■ WHAT IS REQUIRED
What is needed is an exact copy of the listing, with no pictures in it.

■ DATA EXCERPT
════════════════════

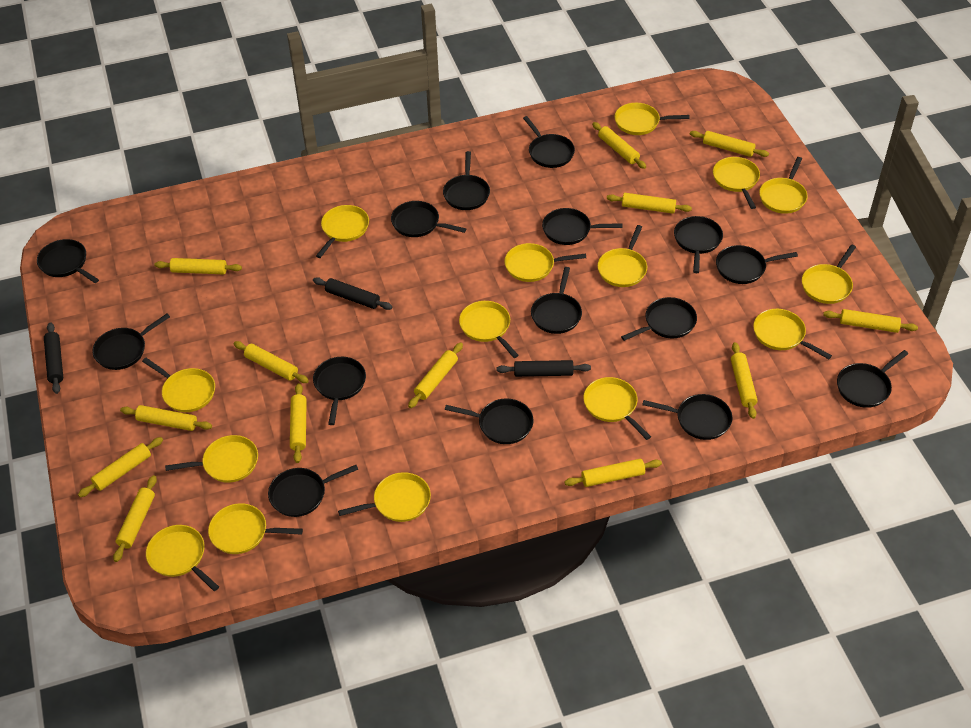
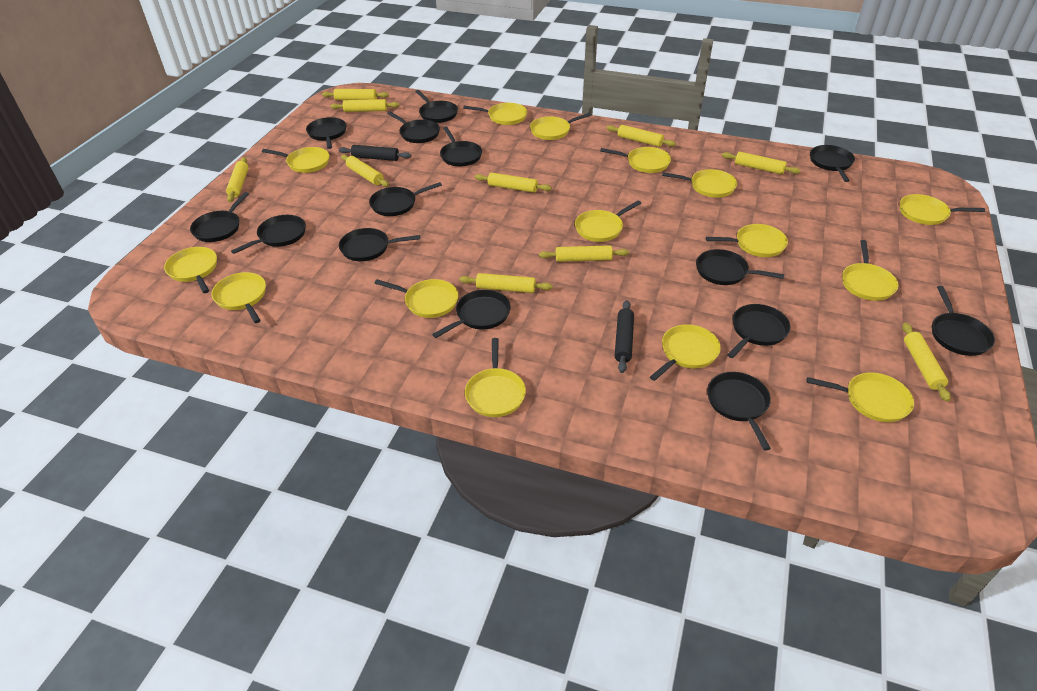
black pan: 15 -> 14
black rolling pin: 3 -> 2
yellow rolling pin: 13 -> 10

════════════════════

■ OUTPUT
black pan: 15 -> 14
black rolling pin: 3 -> 2
yellow rolling pin: 13 -> 10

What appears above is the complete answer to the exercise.